Records to process Block Start

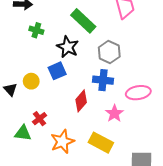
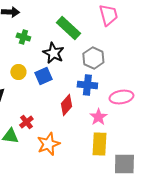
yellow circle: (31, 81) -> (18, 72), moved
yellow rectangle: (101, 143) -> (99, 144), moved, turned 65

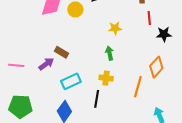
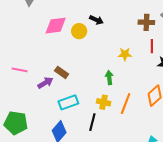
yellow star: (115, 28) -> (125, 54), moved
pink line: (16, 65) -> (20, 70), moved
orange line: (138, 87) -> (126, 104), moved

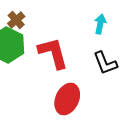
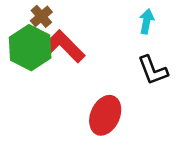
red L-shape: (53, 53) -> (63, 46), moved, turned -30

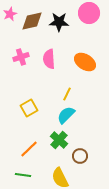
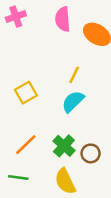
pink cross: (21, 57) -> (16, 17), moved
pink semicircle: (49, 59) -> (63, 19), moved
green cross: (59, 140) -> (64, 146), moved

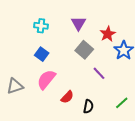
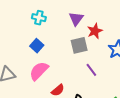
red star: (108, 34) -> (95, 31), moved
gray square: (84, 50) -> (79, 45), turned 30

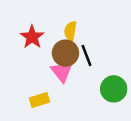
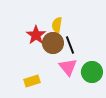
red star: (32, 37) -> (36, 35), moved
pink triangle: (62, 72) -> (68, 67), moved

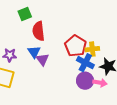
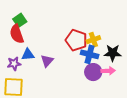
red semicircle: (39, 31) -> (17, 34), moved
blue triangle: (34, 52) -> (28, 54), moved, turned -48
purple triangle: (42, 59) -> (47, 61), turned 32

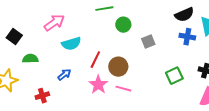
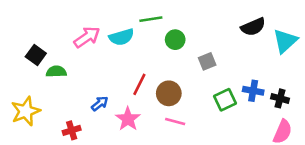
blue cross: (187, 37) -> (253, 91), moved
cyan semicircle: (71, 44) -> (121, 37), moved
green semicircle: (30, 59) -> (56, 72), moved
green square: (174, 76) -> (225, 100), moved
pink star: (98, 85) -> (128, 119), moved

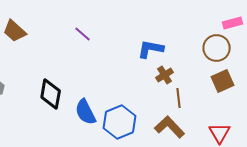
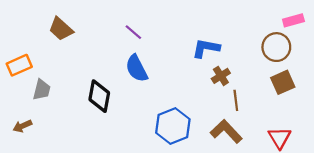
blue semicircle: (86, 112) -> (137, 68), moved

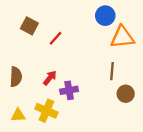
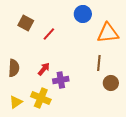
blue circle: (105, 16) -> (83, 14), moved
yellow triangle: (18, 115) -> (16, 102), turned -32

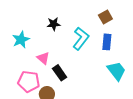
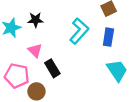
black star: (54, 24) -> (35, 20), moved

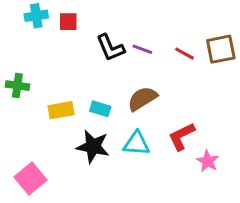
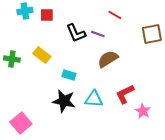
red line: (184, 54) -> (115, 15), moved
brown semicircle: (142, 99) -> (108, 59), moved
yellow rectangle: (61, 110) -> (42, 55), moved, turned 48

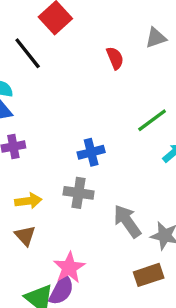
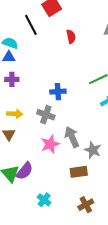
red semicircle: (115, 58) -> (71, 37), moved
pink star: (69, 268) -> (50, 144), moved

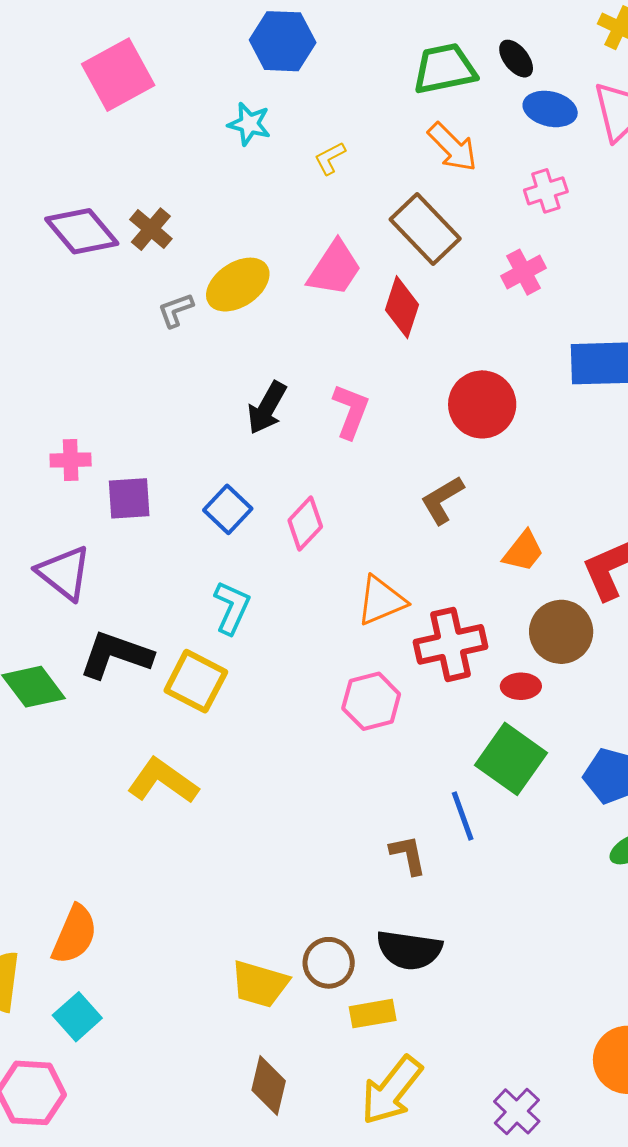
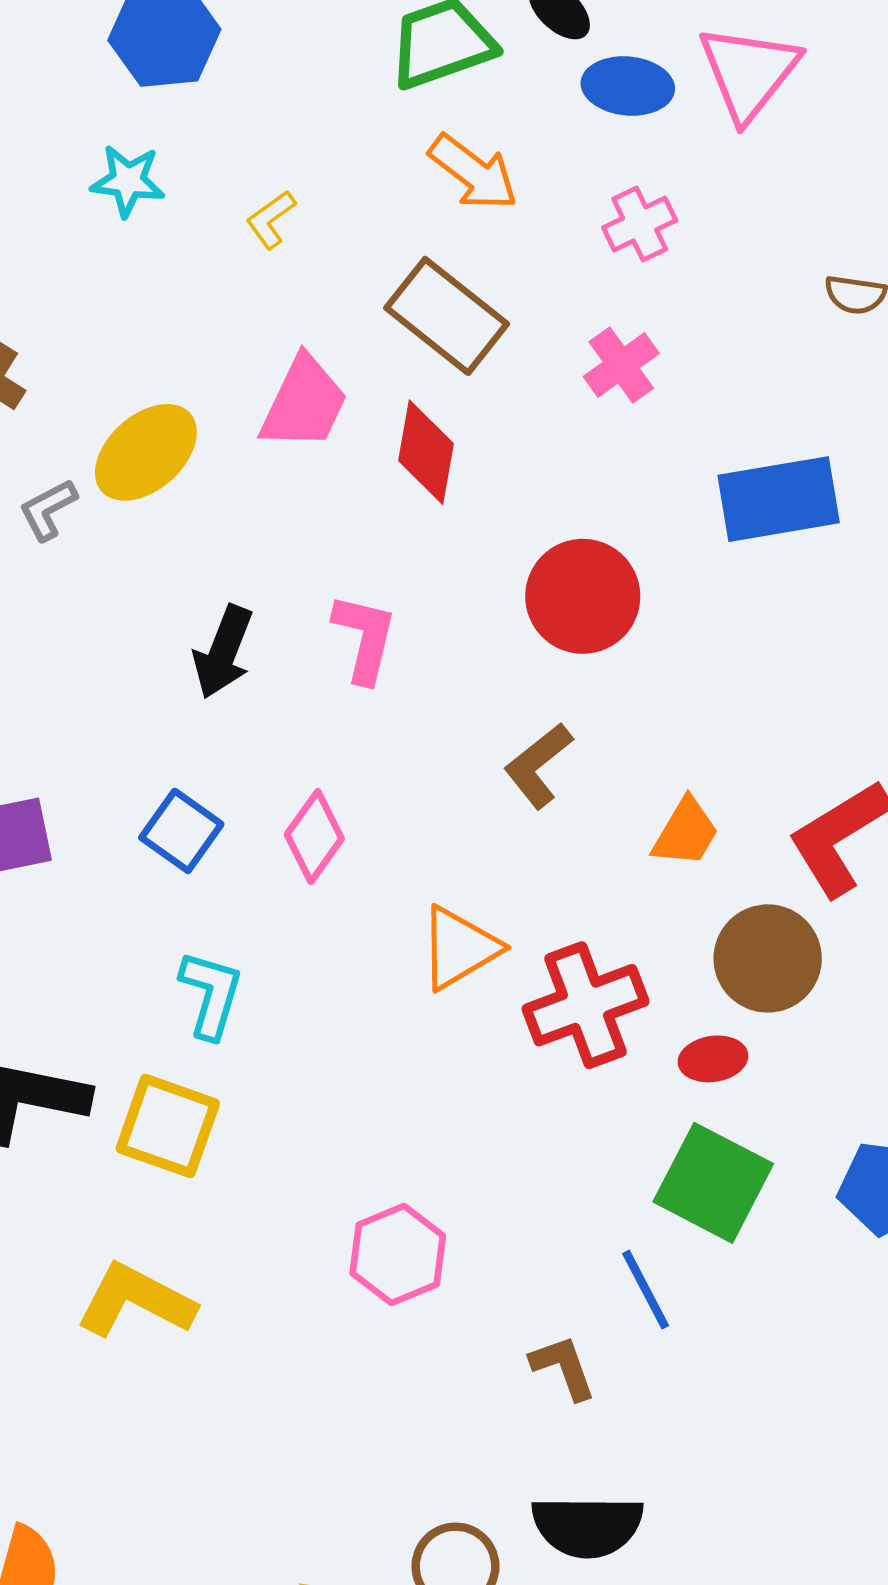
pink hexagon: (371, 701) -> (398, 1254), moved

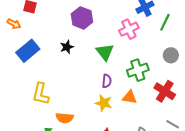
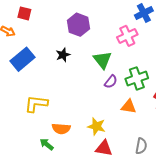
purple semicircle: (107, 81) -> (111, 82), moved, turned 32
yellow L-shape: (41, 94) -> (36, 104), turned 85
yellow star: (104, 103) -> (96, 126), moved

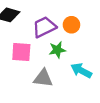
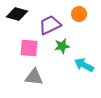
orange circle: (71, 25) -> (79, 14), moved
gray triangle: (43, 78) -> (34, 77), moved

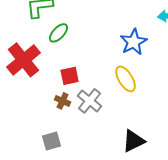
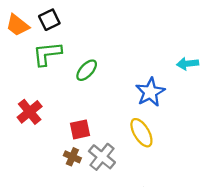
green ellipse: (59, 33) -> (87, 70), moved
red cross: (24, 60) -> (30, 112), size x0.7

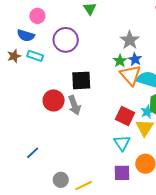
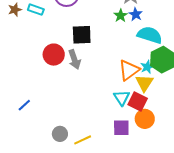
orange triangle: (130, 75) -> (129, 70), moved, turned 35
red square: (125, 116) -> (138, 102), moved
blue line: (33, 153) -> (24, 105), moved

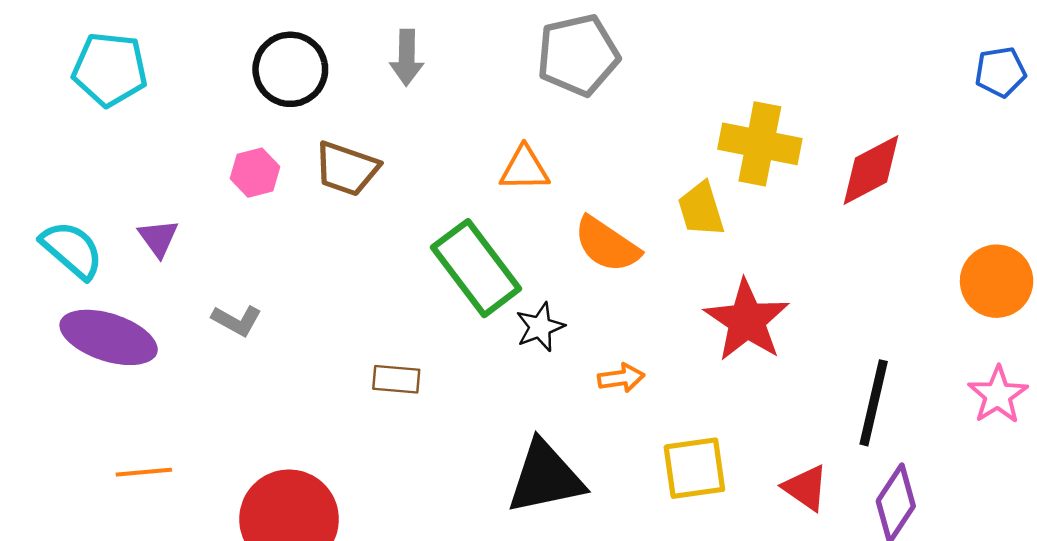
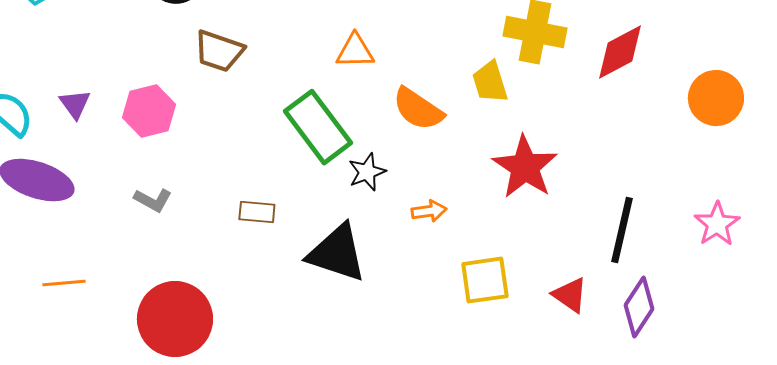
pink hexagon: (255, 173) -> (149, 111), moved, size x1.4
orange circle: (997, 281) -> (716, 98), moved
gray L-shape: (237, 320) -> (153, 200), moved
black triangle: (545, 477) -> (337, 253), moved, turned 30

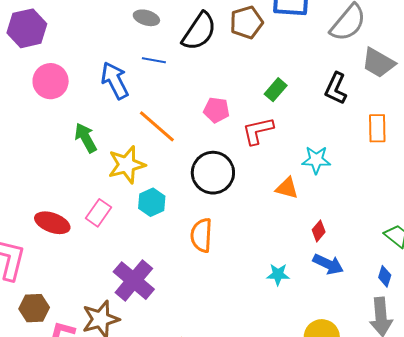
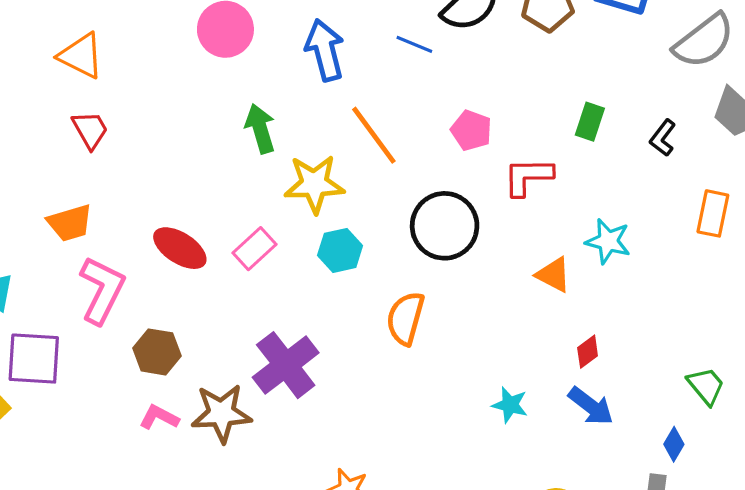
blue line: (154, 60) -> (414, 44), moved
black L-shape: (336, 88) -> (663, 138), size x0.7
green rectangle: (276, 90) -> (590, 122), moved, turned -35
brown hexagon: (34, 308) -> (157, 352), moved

Records to process Block End

The problem -
Which lines above carry the string "hexagon"? Copy those lines.

Task result -
pink hexagon: (371, 701) -> (398, 1254), moved
pink hexagon: (255, 173) -> (149, 111), moved, size x1.4
brown hexagon: (34, 308) -> (157, 352), moved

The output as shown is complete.